----- INPUT DATA
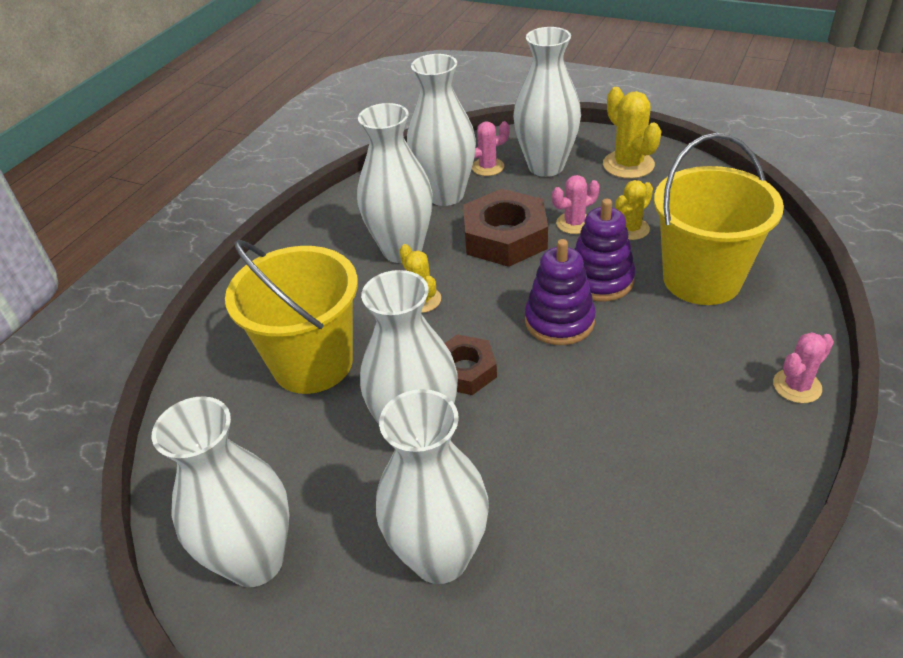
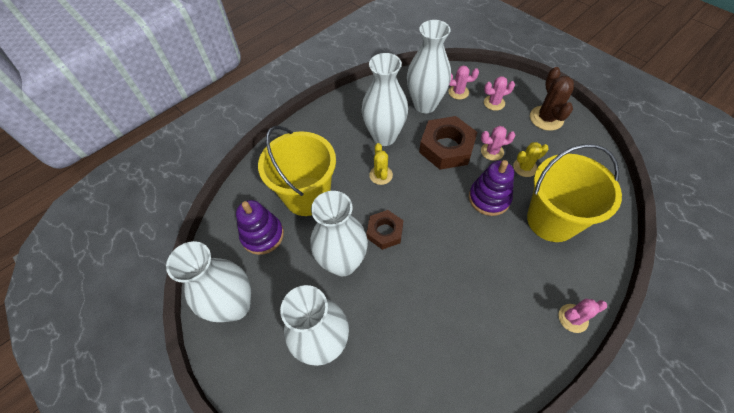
camera: 20 degrees right, 15 degrees up
(546, 166) = (494, 103): white vase -> pink cactus
(559, 321) = (452, 218): purple stacking toy -> purple stacking toy (262, 235)
(628, 165) = (546, 118): yellow cactus -> brown cactus

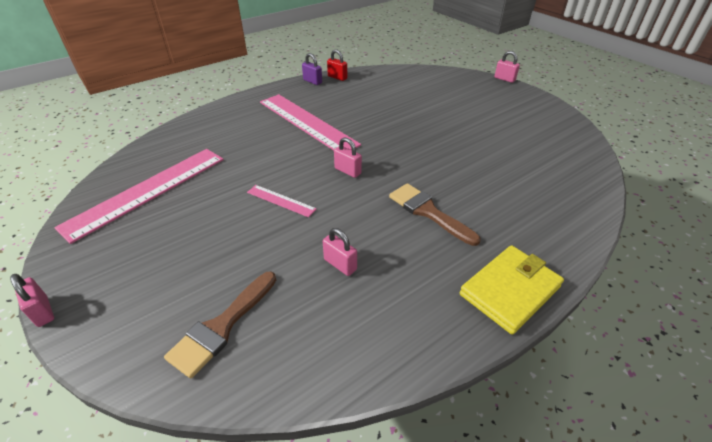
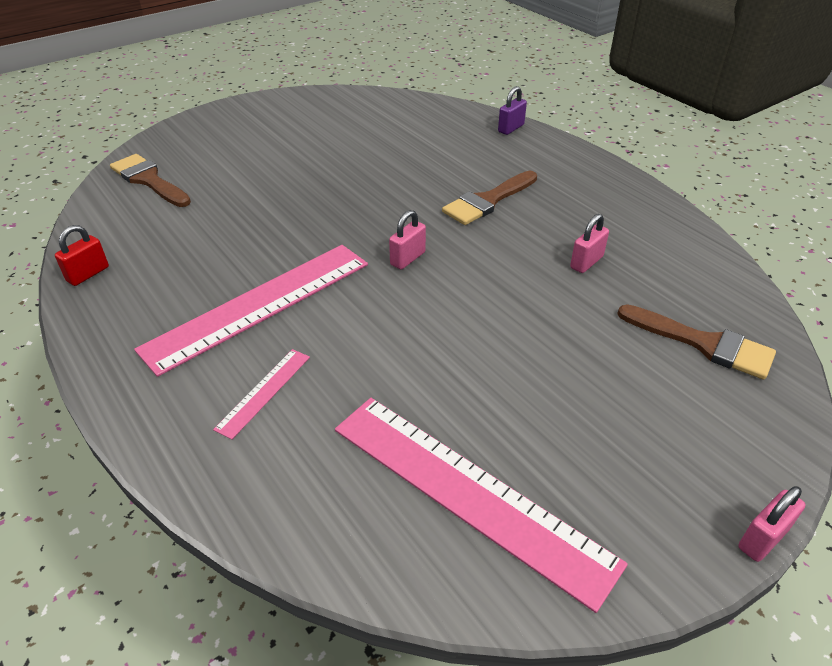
camera: 90 degrees left, 0 degrees up
(281, 200) = (479, 317): pink ruler -> pink ruler (264, 392)
(312, 81) = (89, 306): purple padlock -> purple padlock (511, 128)
(425, 80) = (149, 180): none -> brown brush
(504, 79) = (180, 118): pink padlock -> none
(510, 291) = (590, 168): yellow wallet -> none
----------
WORK TASK:
Whenever a line of the listing above holds the word "yellow", copy that line.

TASK OUTPUT:
(628, 165) = (546, 118): yellow cactus -> brown cactus
(510, 291) = (590, 168): yellow wallet -> none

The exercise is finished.